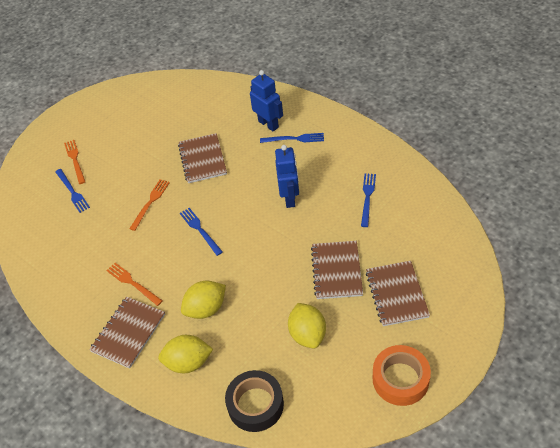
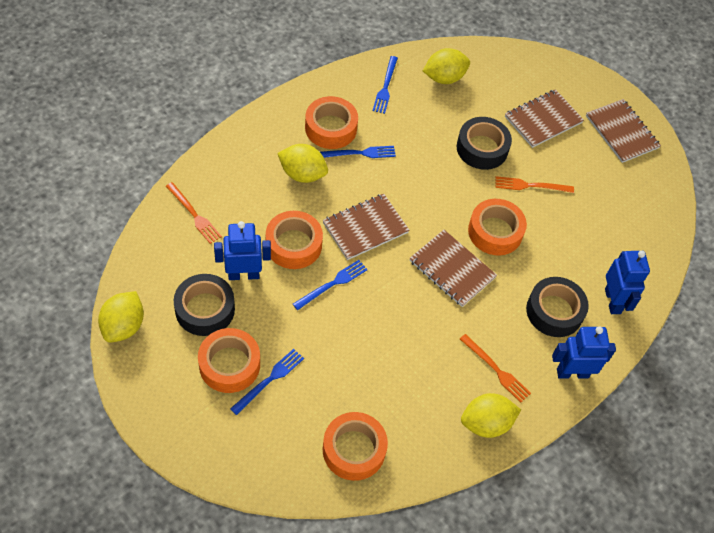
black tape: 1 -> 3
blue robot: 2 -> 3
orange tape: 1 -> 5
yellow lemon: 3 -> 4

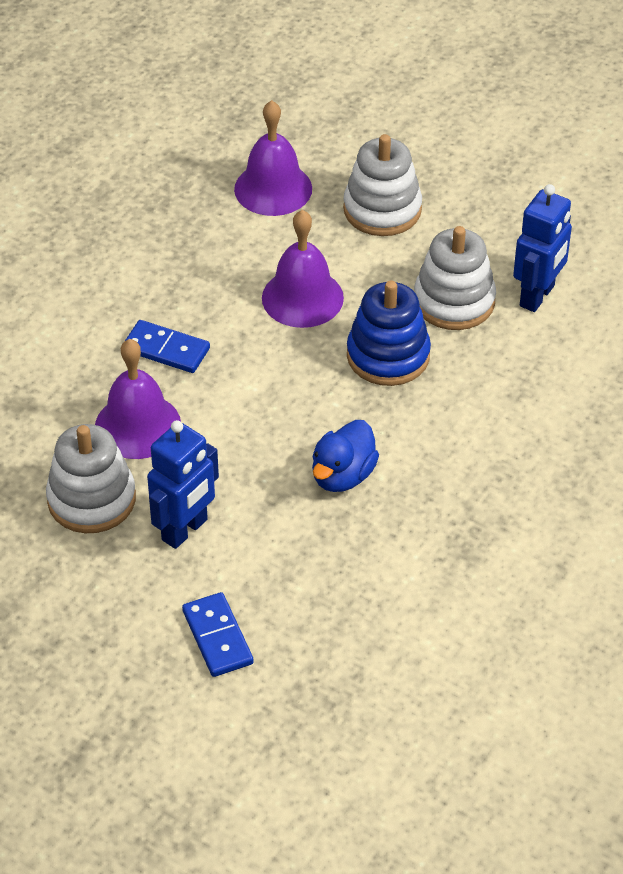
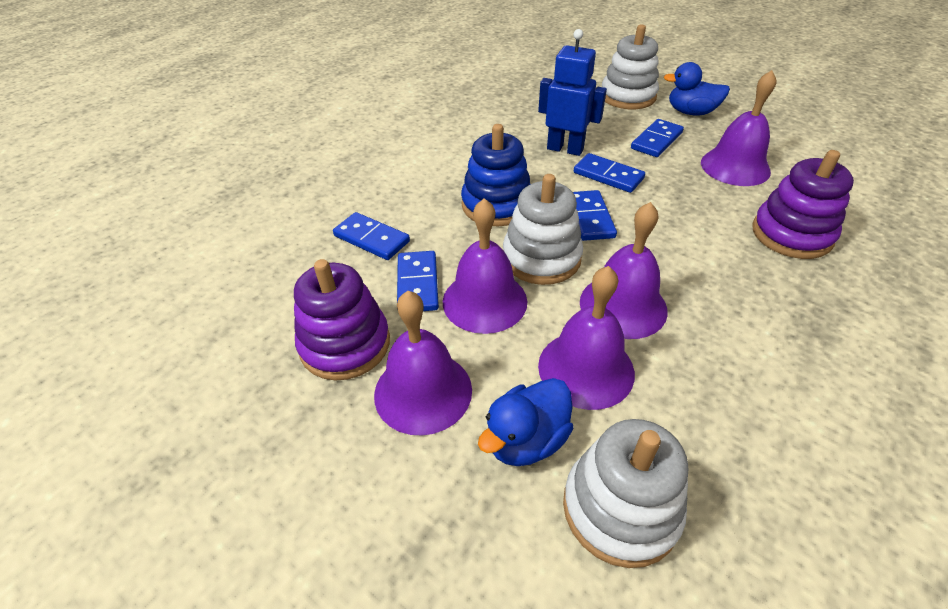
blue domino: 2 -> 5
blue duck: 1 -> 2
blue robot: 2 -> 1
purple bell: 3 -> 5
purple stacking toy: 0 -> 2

--

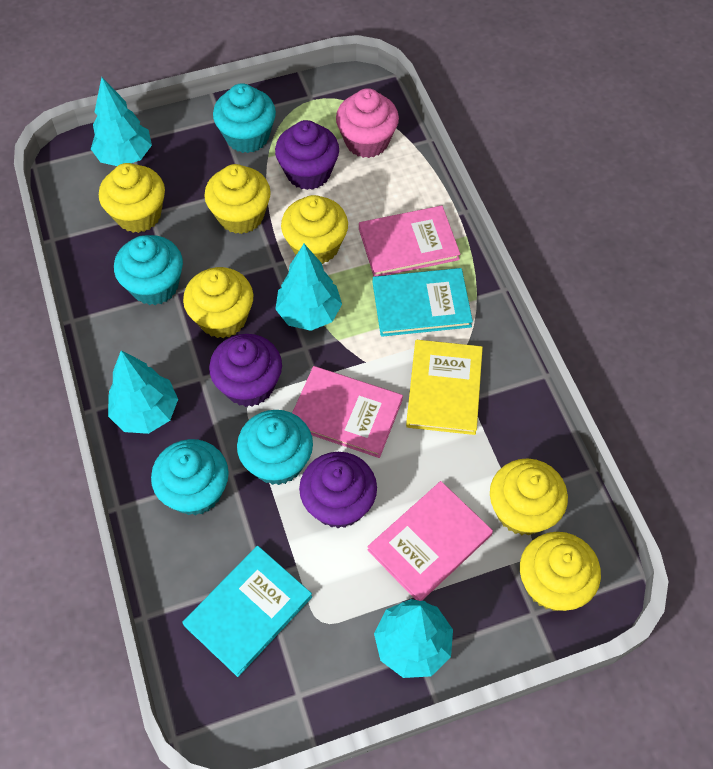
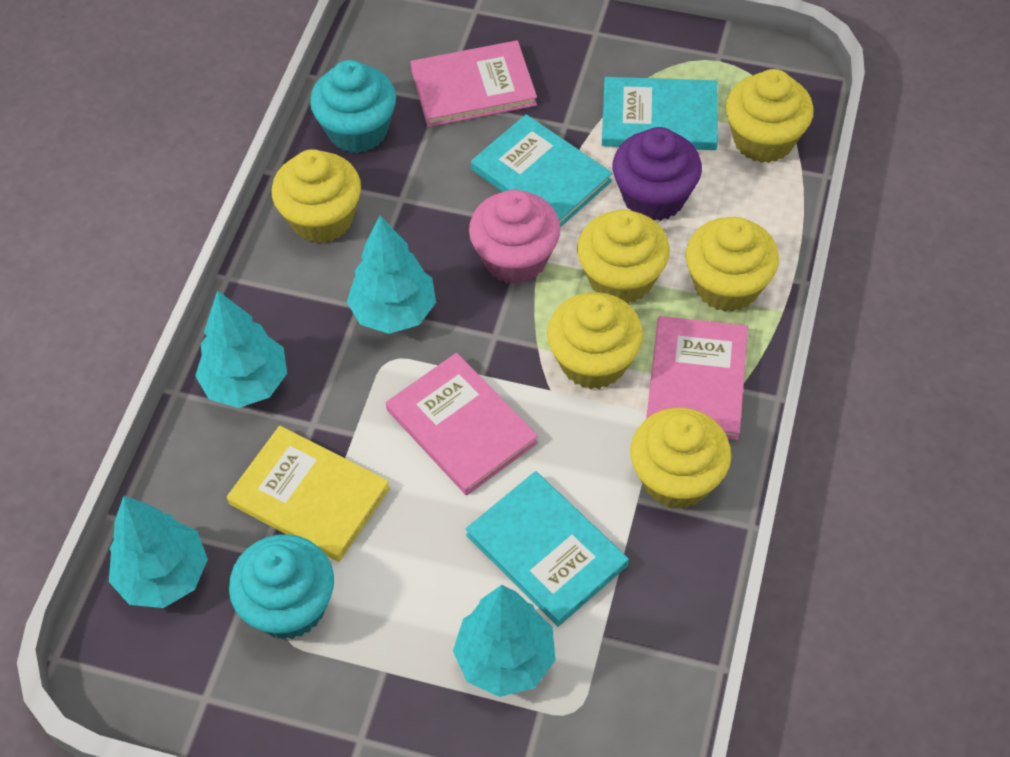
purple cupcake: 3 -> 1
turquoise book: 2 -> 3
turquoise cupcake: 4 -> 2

Task brief =>
Your copy should hold only the lines above from the one containing "black tape: 1 -> 3" through the one containing "purple stacking toy: 0 -> 2", exactly as written and free of pictures.

Result of the exercise =>
black tape: 1 -> 3
blue robot: 2 -> 3
orange tape: 1 -> 5
yellow lemon: 3 -> 4

blue domino: 2 -> 5
blue duck: 1 -> 2
blue robot: 2 -> 1
purple bell: 3 -> 5
purple stacking toy: 0 -> 2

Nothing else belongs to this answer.